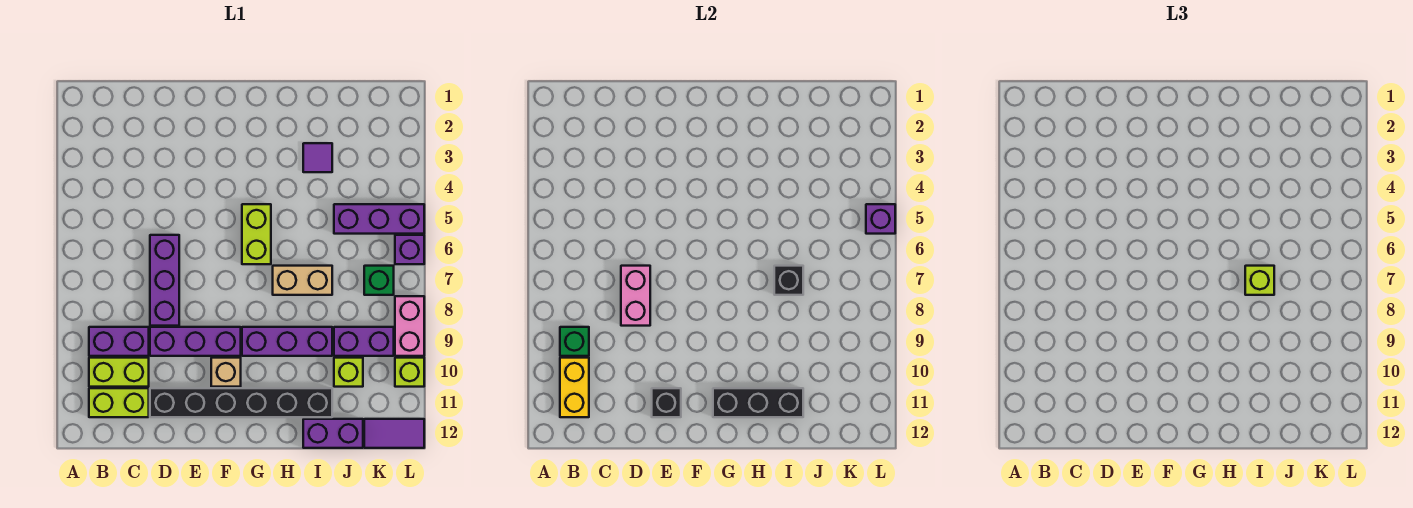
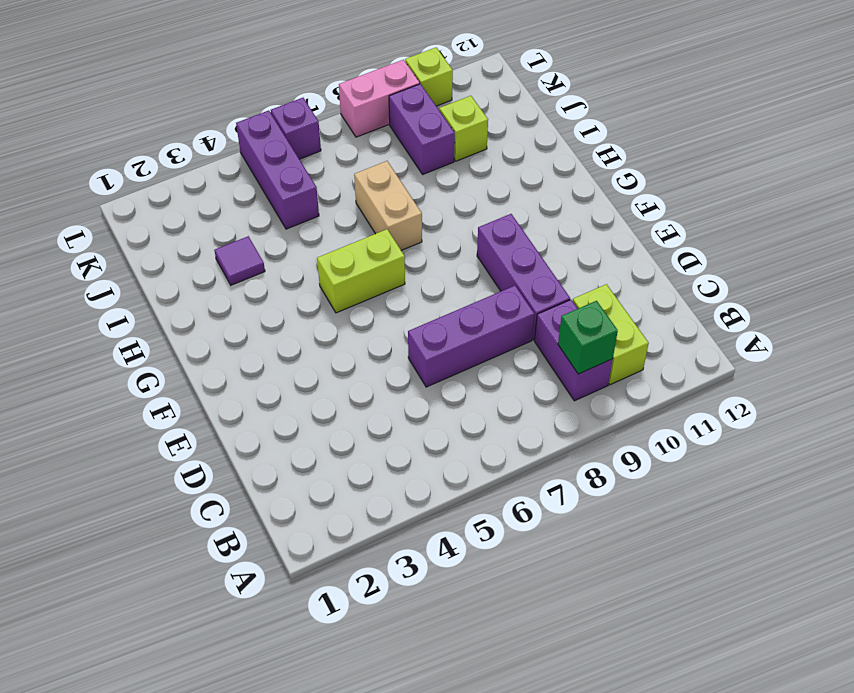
none -> lime brick B11:C11 level 1
none -> black brick D11:I11 level 1
none -> tan brick F10 level 1

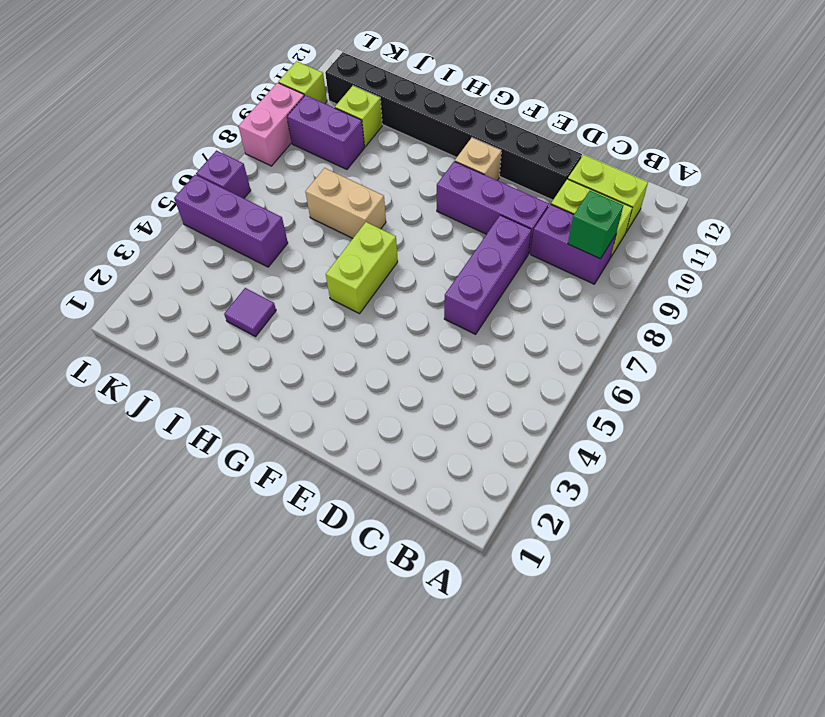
black brick D11:K11 level 1 -> black brick D11:I11 level 1
none -> purple brick G9:I9 level 1
none -> purple brick I12:J12 level 1
none -> green brick K7 level 1

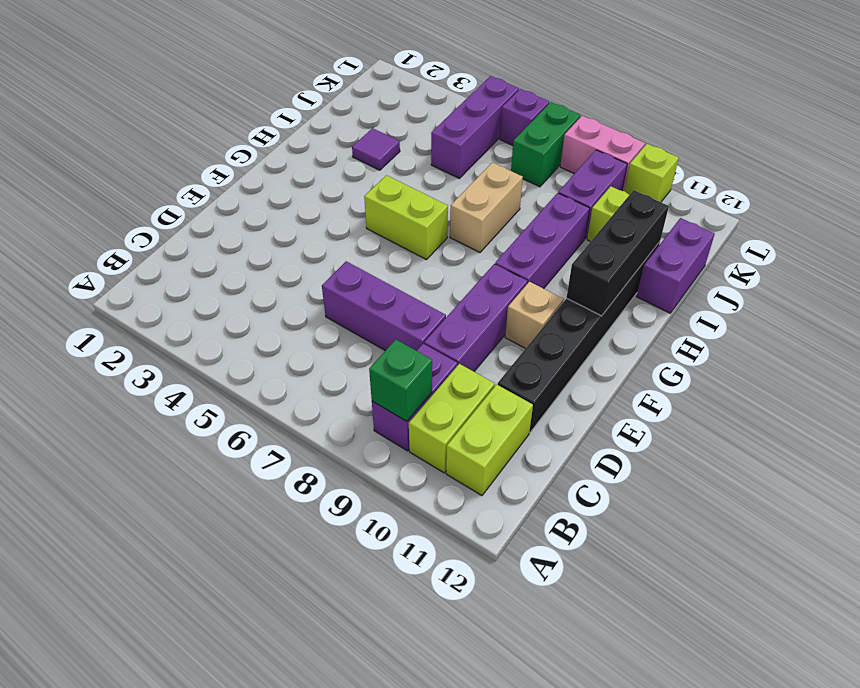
green brick K7:L7 level 1 -> green brick K7 level 1
none -> purple tile K12:L12 level 1
none -> yellow brick B10:B11 level 2
none -> pink brick D7:D8 level 2

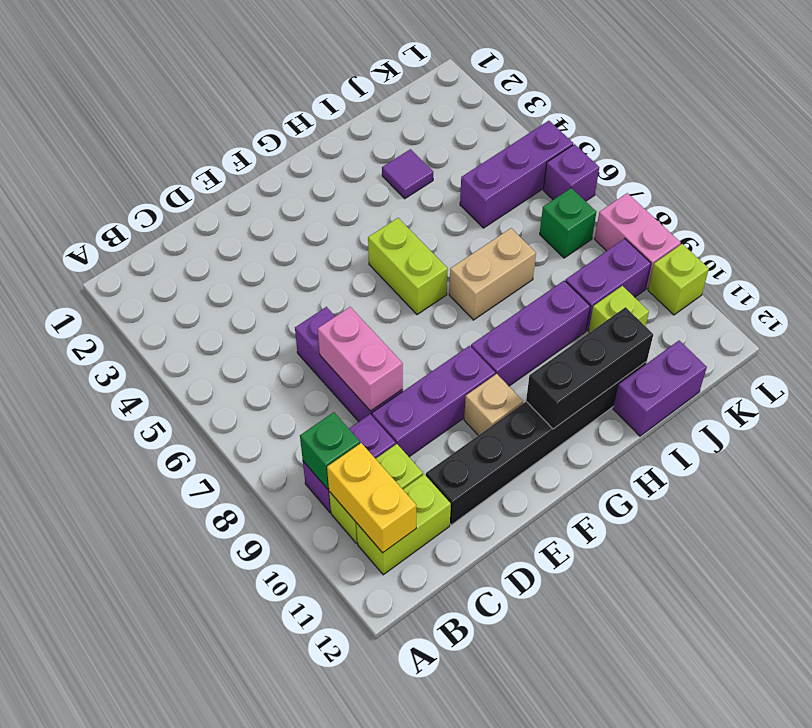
none -> purple tile K12:L12 level 1
none -> black brick E11 level 2
none -> black brick I7 level 2

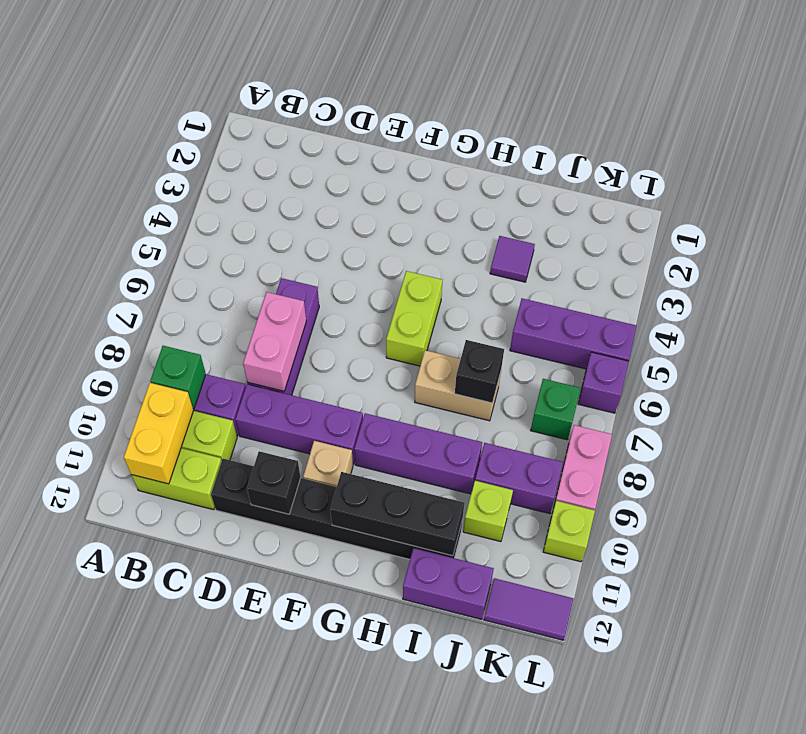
none -> purple brick L5 level 2
none -> lime brick I7 level 3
--------------------------------------------------
• About this task:
Return all material verbatim, pictures omitted.

• Written reply:
none -> lime brick B11:C11 level 1
none -> black brick D11:I11 level 1
none -> tan brick F10 level 1

black brick D11:K11 level 1 -> black brick D11:I11 level 1
none -> purple brick G9:I9 level 1
none -> purple brick I12:J12 level 1
none -> green brick K7 level 1

green brick K7:L7 level 1 -> green brick K7 level 1
none -> purple tile K12:L12 level 1
none -> yellow brick B10:B11 level 2
none -> pink brick D7:D8 level 2

none -> purple tile K12:L12 level 1
none -> black brick E11 level 2
none -> black brick I7 level 2

none -> purple brick L5 level 2
none -> lime brick I7 level 3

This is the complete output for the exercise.